What is needed here is an exact repetition of the records below, beginning at the line that has "KEYS pin K3: TX -> D7" and stopping after the line that has "SERVO pin PWM: D8 -> none".

-------

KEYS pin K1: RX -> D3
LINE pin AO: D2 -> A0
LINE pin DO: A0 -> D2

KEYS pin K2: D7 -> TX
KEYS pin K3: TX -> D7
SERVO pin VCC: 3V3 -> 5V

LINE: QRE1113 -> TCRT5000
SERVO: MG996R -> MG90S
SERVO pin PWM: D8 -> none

-------

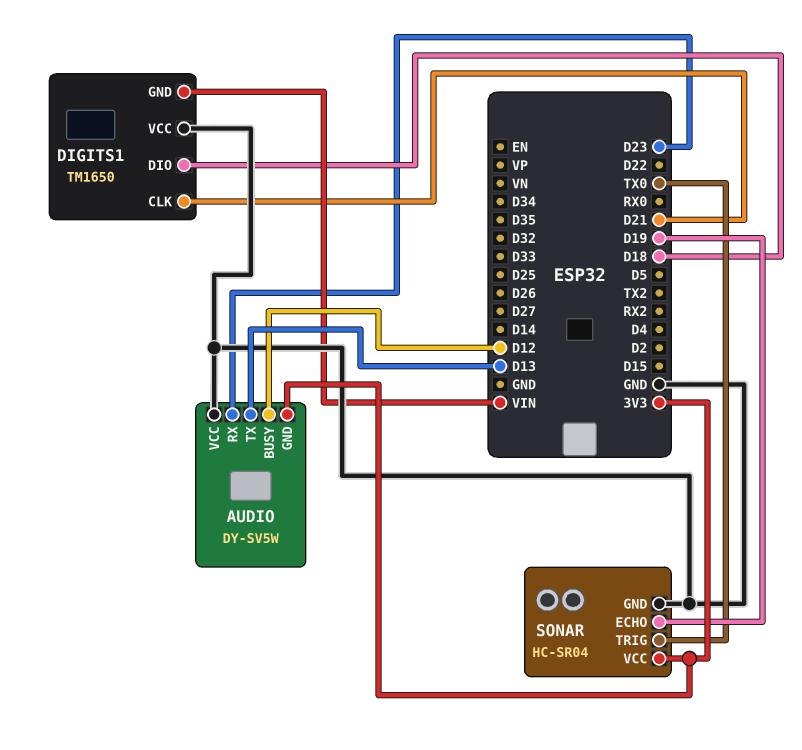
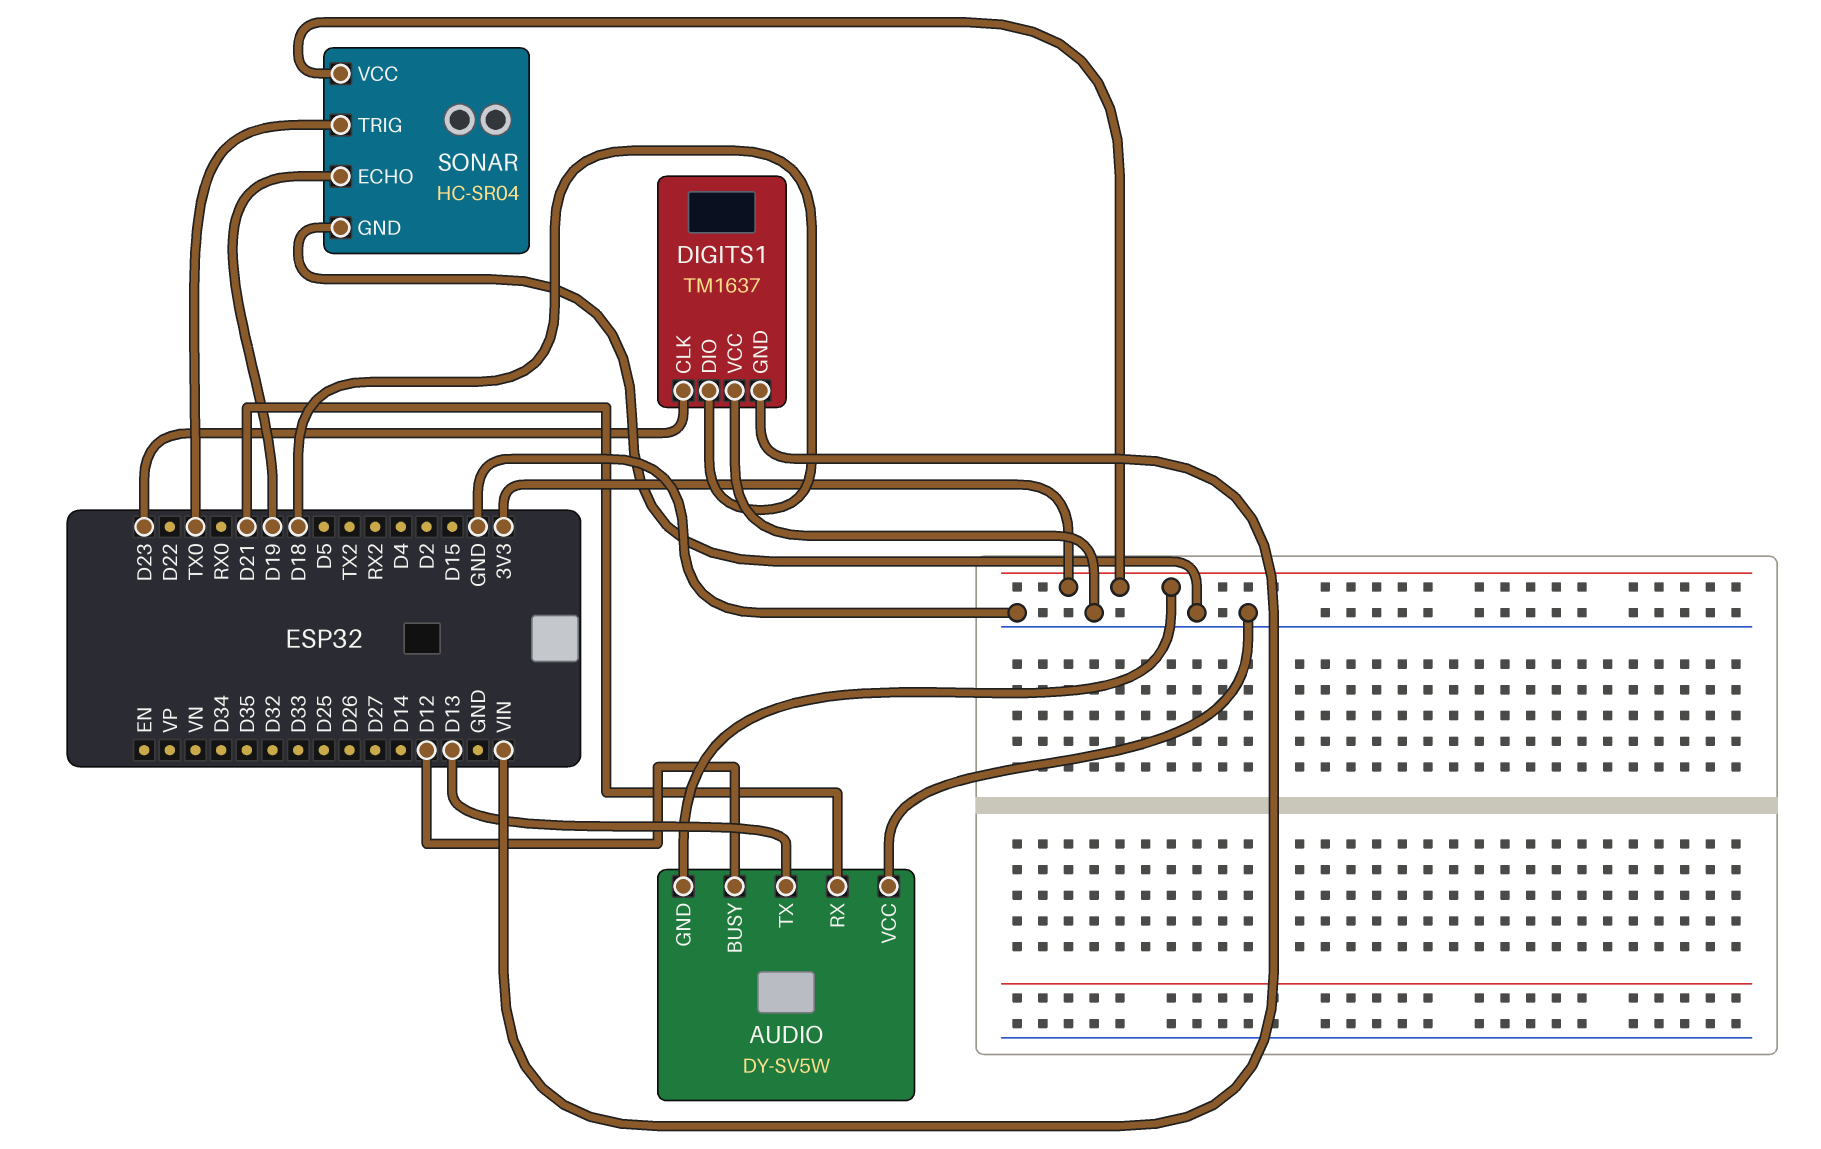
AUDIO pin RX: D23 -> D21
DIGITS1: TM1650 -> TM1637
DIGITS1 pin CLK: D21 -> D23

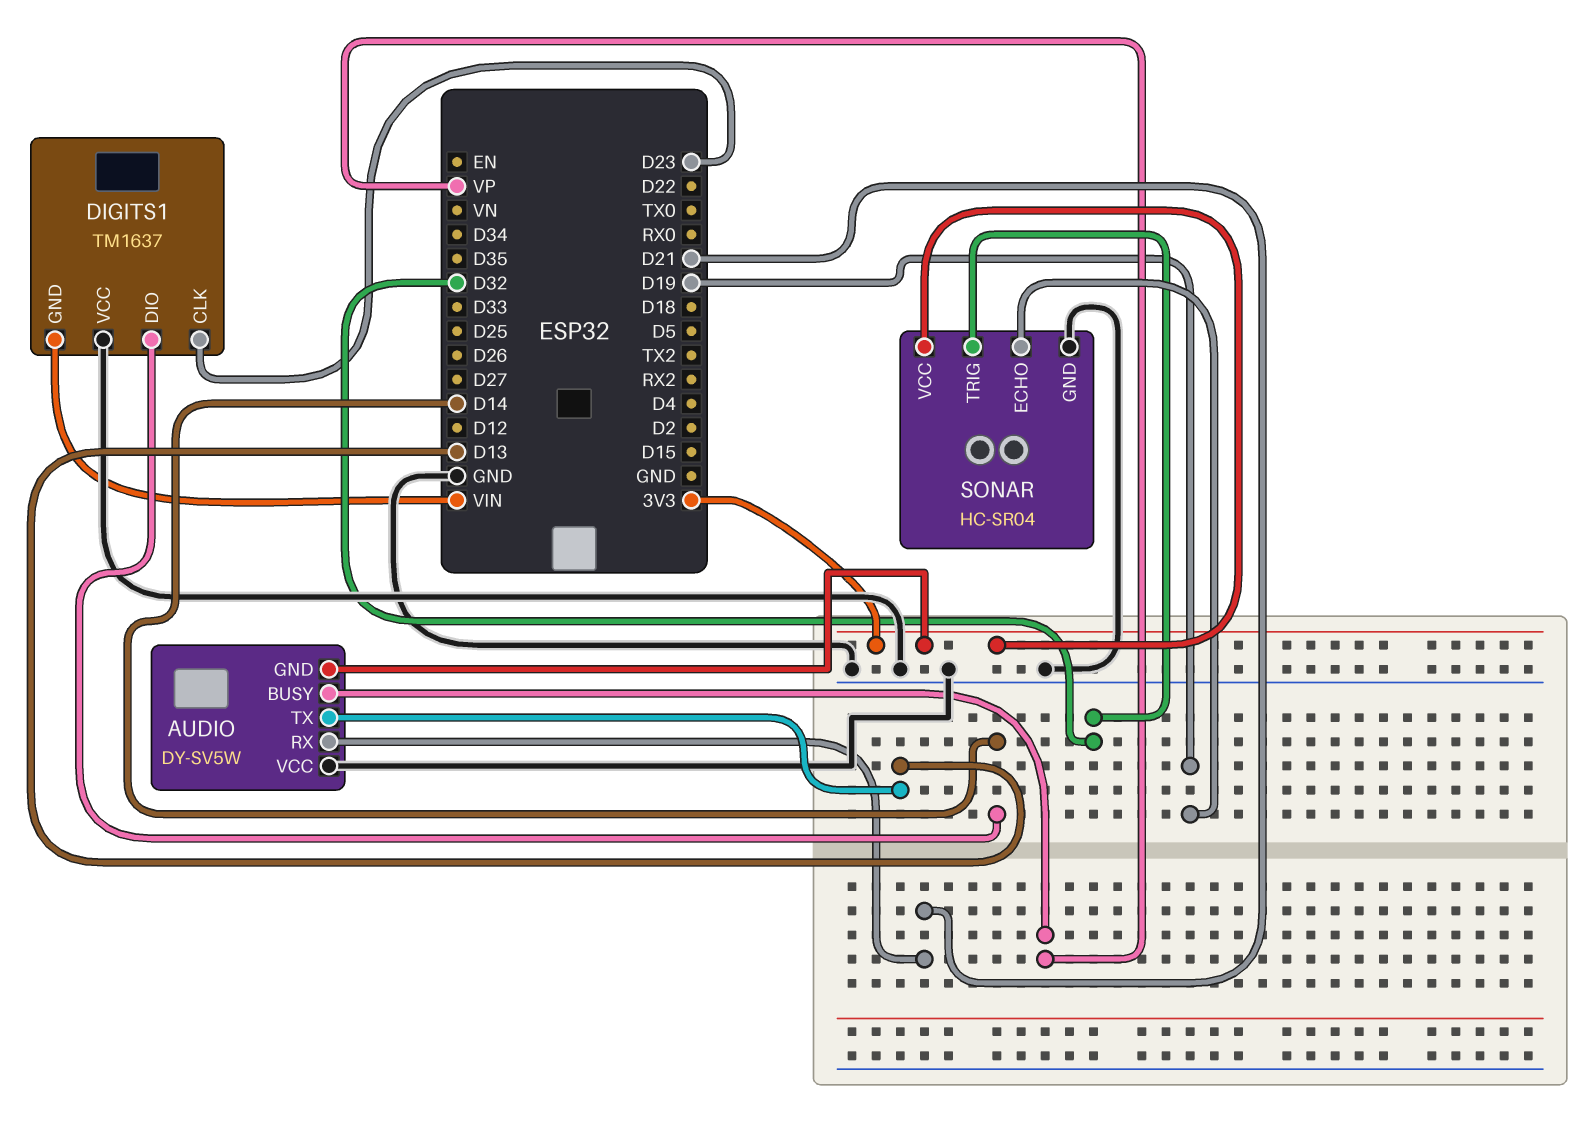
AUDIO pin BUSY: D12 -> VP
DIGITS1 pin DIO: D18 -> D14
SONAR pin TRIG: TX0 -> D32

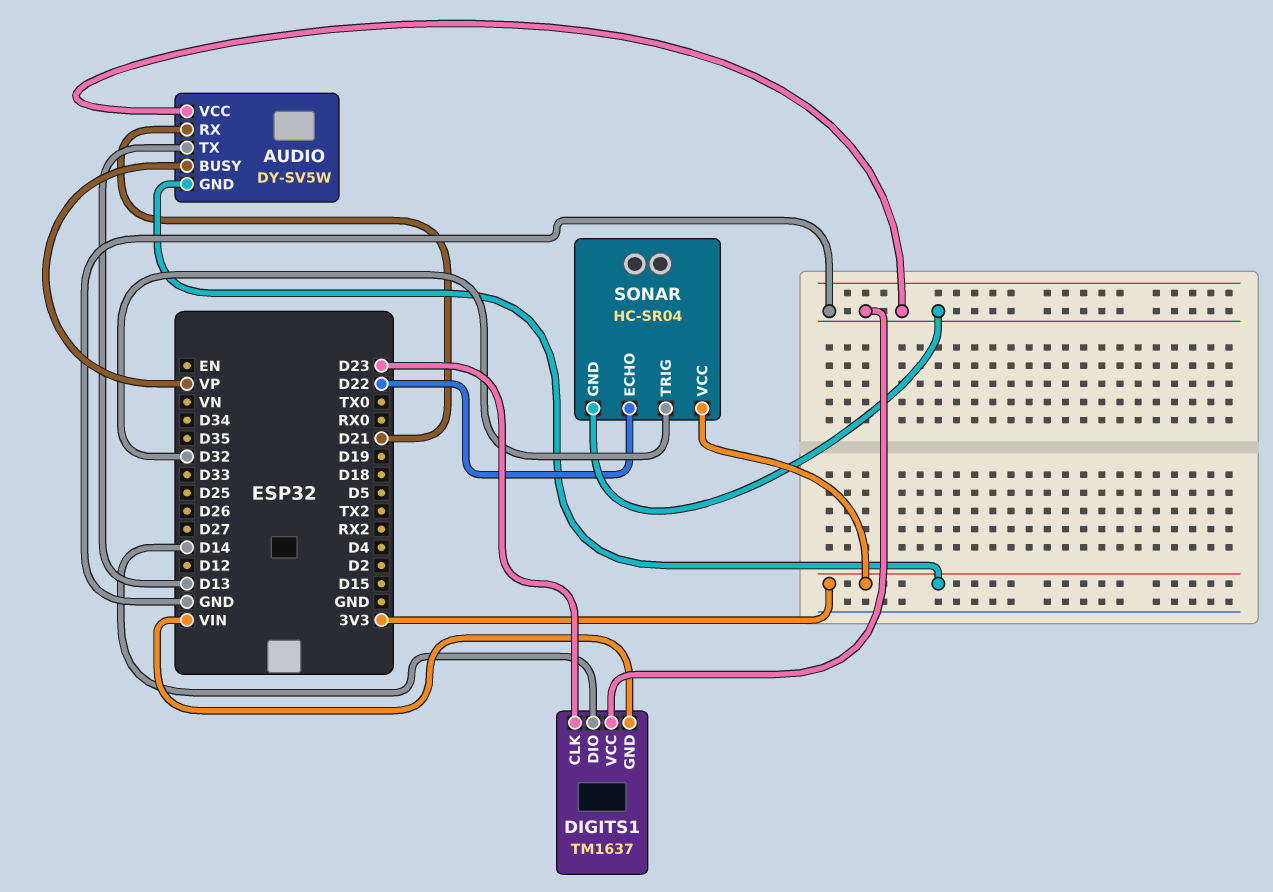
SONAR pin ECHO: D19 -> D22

-------

Reply to the task >>
KEYS pin K3: TX -> D7
SERVO pin VCC: 3V3 -> 5V

LINE: QRE1113 -> TCRT5000
SERVO: MG996R -> MG90S
SERVO pin PWM: D8 -> none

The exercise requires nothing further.